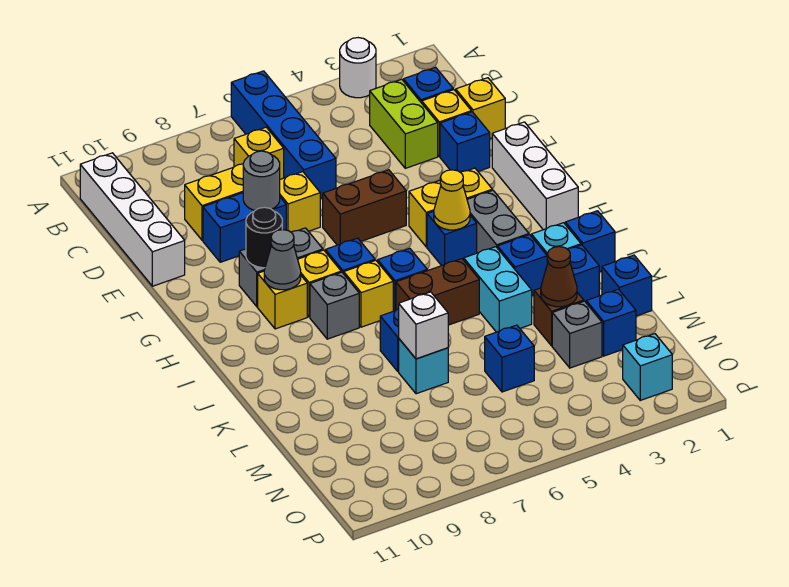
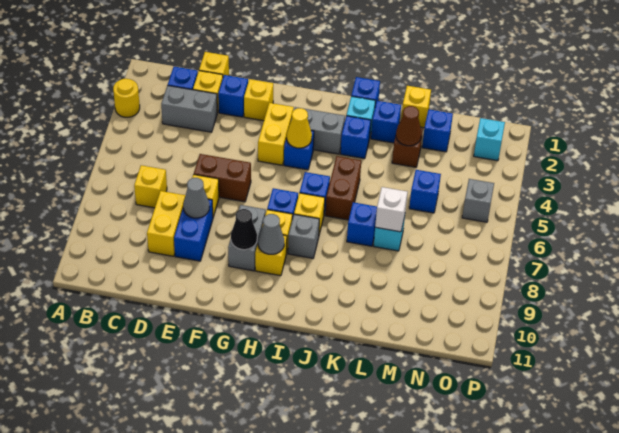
white round brick A3 level 1 -> yellow round brick A3 level 1
blue brick A6:D6 level 1 -> none
white brick B11:E11 level 1 -> none
lime brick C3:D3 level 1 -> grey brick C3:D3 level 1
grey round brick E8 level 2 -> grey cone E8 level 2
white brick F1:H1 level 1 -> none
none -> yellow brick F2 level 1
brown brick F5:F6 level 1 -> brown brick E6:F6 level 1
black round brick G9 level 2 -> black cone G9 level 2
cyan brick J4:K4 level 1 -> none
blue brick L1 level 1 -> yellow brick L1 level 1
grey brick M3 level 1 -> grey brick O5 level 1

══════

Copy exactly the lines from the one with "blue brick A6:D6 level 1 -> none" through the last line of the material, keeping both ends.

blue brick A6:D6 level 1 -> none
white brick B11:E11 level 1 -> none
lime brick C3:D3 level 1 -> grey brick C3:D3 level 1
grey round brick E8 level 2 -> grey cone E8 level 2
white brick F1:H1 level 1 -> none
none -> yellow brick F2 level 1
brown brick F5:F6 level 1 -> brown brick E6:F6 level 1
black round brick G9 level 2 -> black cone G9 level 2
cyan brick J4:K4 level 1 -> none
blue brick L1 level 1 -> yellow brick L1 level 1
grey brick M3 level 1 -> grey brick O5 level 1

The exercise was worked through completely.